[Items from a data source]
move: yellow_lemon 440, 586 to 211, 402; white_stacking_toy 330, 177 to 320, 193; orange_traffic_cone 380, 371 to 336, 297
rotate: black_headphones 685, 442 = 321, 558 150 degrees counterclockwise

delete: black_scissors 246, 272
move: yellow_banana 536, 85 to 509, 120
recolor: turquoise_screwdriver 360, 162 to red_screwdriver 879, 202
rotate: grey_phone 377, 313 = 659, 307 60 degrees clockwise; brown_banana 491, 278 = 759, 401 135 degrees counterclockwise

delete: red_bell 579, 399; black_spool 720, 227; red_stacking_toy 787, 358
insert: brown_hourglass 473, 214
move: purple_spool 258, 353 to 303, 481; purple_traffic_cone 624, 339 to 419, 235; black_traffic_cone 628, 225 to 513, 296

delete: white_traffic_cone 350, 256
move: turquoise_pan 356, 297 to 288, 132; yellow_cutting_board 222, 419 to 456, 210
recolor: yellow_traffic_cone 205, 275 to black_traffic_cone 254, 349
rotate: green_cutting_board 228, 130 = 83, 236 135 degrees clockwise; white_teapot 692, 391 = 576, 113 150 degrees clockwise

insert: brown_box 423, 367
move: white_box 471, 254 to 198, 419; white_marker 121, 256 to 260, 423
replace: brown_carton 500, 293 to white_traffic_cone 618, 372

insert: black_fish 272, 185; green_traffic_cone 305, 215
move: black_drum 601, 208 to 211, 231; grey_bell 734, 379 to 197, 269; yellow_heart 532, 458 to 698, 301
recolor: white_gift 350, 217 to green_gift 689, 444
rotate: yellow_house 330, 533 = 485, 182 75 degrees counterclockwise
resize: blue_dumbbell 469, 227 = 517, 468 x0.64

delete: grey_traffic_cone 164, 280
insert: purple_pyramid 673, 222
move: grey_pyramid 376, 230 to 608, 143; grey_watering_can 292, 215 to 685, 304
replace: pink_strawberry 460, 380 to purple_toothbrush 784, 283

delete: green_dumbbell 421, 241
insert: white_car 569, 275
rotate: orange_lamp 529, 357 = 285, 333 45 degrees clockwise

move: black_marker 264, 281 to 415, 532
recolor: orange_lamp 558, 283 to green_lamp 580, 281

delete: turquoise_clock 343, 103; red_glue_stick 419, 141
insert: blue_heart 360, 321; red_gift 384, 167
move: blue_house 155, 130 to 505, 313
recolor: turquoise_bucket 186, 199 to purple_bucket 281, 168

§ **EXERCISE PROMPT**
Give back the complete data, each line unchanged.

§ **RESULT**
move: yellow_lemon 440, 586 to 211, 402; white_stacking_toy 330, 177 to 320, 193; orange_traffic_cone 380, 371 to 336, 297
rotate: black_headphones 685, 442 = 321, 558 150 degrees counterclockwise

delete: black_scissors 246, 272
move: yellow_banana 536, 85 to 509, 120
recolor: turquoise_screwdriver 360, 162 to red_screwdriver 879, 202
rotate: grey_phone 377, 313 = 659, 307 60 degrees clockwise; brown_banana 491, 278 = 759, 401 135 degrees counterclockwise

delete: red_bell 579, 399; black_spool 720, 227; red_stacking_toy 787, 358
insert: brown_hourglass 473, 214
move: purple_spool 258, 353 to 303, 481; purple_traffic_cone 624, 339 to 419, 235; black_traffic_cone 628, 225 to 513, 296

delete: white_traffic_cone 350, 256
move: turquoise_pan 356, 297 to 288, 132; yellow_cutting_board 222, 419 to 456, 210
recolor: yellow_traffic_cone 205, 275 to black_traffic_cone 254, 349
rotate: green_cutting_board 228, 130 = 83, 236 135 degrees clockwise; white_teapot 692, 391 = 576, 113 150 degrees clockwise

insert: brown_box 423, 367
move: white_box 471, 254 to 198, 419; white_marker 121, 256 to 260, 423
replace: brown_carton 500, 293 to white_traffic_cone 618, 372

insert: black_fish 272, 185; green_traffic_cone 305, 215
move: black_drum 601, 208 to 211, 231; grey_bell 734, 379 to 197, 269; yellow_heart 532, 458 to 698, 301
recolor: white_gift 350, 217 to green_gift 689, 444
rotate: yellow_house 330, 533 = 485, 182 75 degrees counterclockwise
resize: blue_dumbbell 469, 227 = 517, 468 x0.64

delete: grey_traffic_cone 164, 280
insert: purple_pyramid 673, 222
move: grey_pyramid 376, 230 to 608, 143; grey_watering_can 292, 215 to 685, 304
replace: pink_strawberry 460, 380 to purple_toothbrush 784, 283

delete: green_dumbbell 421, 241
insert: white_car 569, 275
rotate: orange_lamp 529, 357 = 285, 333 45 degrees clockwise

move: black_marker 264, 281 to 415, 532
recolor: orange_lamp 558, 283 to green_lamp 580, 281

delete: turquoise_clock 343, 103; red_glue_stick 419, 141
insert: blue_heart 360, 321; red_gift 384, 167
move: blue_house 155, 130 to 505, 313
recolor: turquoise_bucket 186, 199 to purple_bucket 281, 168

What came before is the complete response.